▶ _Task to carry out_
The answer is every line of the records that holds the word "Sticky", copied in full.

%%

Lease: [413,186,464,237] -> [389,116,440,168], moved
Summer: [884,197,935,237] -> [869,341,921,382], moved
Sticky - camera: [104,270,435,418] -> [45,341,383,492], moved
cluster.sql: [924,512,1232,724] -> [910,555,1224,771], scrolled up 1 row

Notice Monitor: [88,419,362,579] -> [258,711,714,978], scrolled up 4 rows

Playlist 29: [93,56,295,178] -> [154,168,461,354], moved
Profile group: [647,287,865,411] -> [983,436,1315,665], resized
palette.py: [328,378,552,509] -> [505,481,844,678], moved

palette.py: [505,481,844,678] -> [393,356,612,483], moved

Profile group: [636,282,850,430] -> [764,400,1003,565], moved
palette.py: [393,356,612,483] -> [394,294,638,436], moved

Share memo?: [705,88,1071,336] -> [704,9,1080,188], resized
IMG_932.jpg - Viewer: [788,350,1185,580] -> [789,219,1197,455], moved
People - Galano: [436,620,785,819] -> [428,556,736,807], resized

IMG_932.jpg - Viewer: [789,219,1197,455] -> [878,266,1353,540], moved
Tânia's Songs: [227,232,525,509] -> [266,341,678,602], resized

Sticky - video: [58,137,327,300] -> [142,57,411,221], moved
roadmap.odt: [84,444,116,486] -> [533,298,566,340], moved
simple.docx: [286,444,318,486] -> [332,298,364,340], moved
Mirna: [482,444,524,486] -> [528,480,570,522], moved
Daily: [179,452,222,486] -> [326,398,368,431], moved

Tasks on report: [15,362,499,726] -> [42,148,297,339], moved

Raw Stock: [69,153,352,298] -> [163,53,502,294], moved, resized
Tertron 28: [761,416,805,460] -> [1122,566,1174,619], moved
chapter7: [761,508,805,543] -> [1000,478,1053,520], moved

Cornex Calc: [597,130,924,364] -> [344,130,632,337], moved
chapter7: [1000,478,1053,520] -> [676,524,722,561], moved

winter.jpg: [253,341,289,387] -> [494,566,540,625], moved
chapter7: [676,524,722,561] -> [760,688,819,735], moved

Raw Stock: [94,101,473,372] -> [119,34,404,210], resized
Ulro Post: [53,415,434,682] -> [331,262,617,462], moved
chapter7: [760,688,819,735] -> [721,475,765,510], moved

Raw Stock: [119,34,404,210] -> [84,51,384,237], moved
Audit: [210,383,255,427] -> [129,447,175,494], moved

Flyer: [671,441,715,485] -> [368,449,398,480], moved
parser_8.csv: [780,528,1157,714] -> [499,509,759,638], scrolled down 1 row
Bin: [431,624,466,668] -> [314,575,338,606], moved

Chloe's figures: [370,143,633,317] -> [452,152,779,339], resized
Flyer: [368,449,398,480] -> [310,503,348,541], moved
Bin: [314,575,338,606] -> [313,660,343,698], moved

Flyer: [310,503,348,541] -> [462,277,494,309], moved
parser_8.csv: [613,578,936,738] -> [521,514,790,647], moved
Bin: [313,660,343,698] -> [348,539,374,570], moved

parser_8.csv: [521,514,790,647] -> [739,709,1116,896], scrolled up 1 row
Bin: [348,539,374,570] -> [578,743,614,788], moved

%%

▶ _Answer to the exercise_
Sticky - camera: [104,270,435,418] -> [45,341,383,492], moved
Sticky - video: [58,137,327,300] -> [142,57,411,221], moved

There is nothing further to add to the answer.